**PROBLEM TO WORK ON**: Which lines run from the one containing "TP201: test point (n6) -> none" through the end of the material? Reproduce them exactly.

**EXERCISE DATA**:
┌──
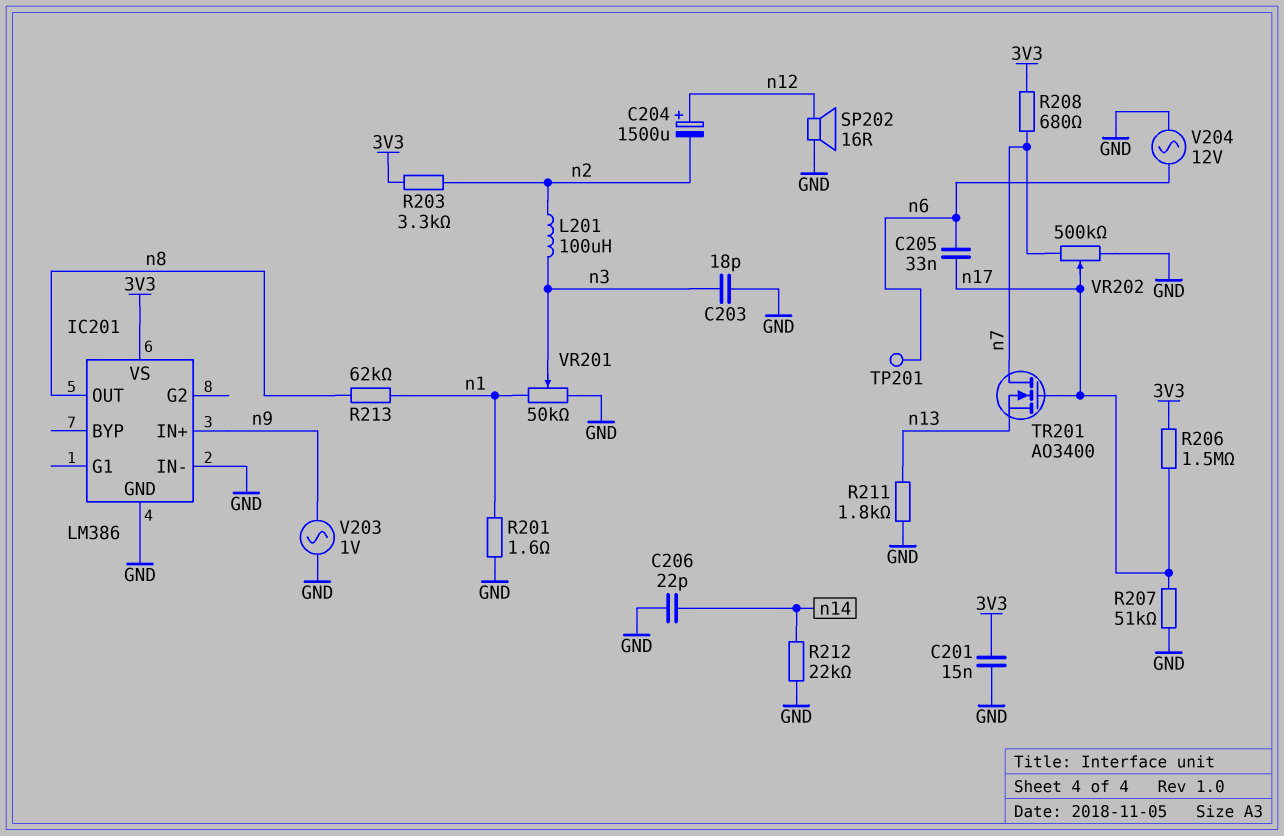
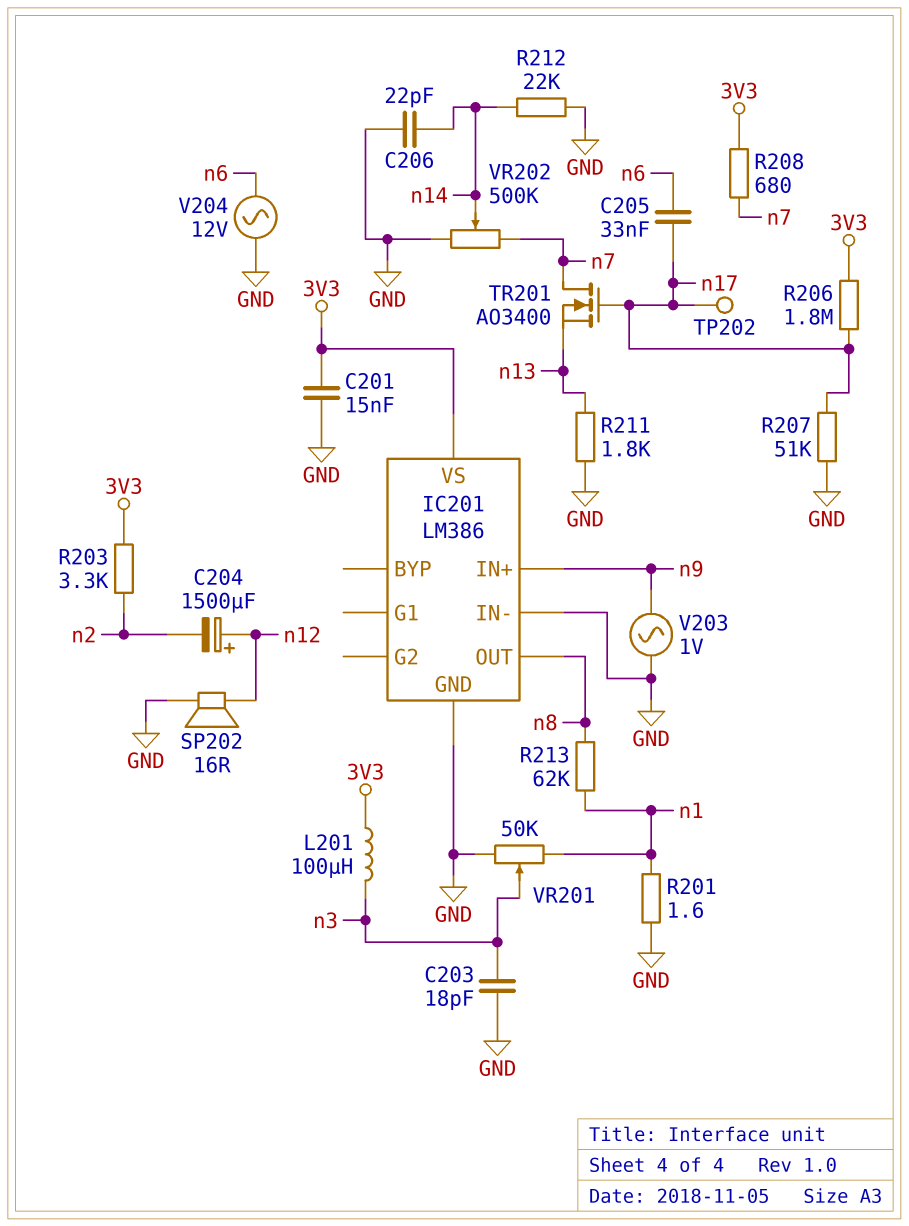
L201: 100uH (n2, n3) -> 100uH (3V3, n3)
R206: 1.5M (3V3, n17) -> 1.8M (3V3, n17)
TP201: test point (n6) -> none
TP202: none -> test point (n17)
VR202: 500k (GND, n7, wiper n17) -> 500k (GND, n7, wiper n14)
└──
**WRITTEN SOLUTION**:
TP201: test point (n6) -> none
TP202: none -> test point (n17)
VR202: 500k (GND, n7, wiper n17) -> 500k (GND, n7, wiper n14)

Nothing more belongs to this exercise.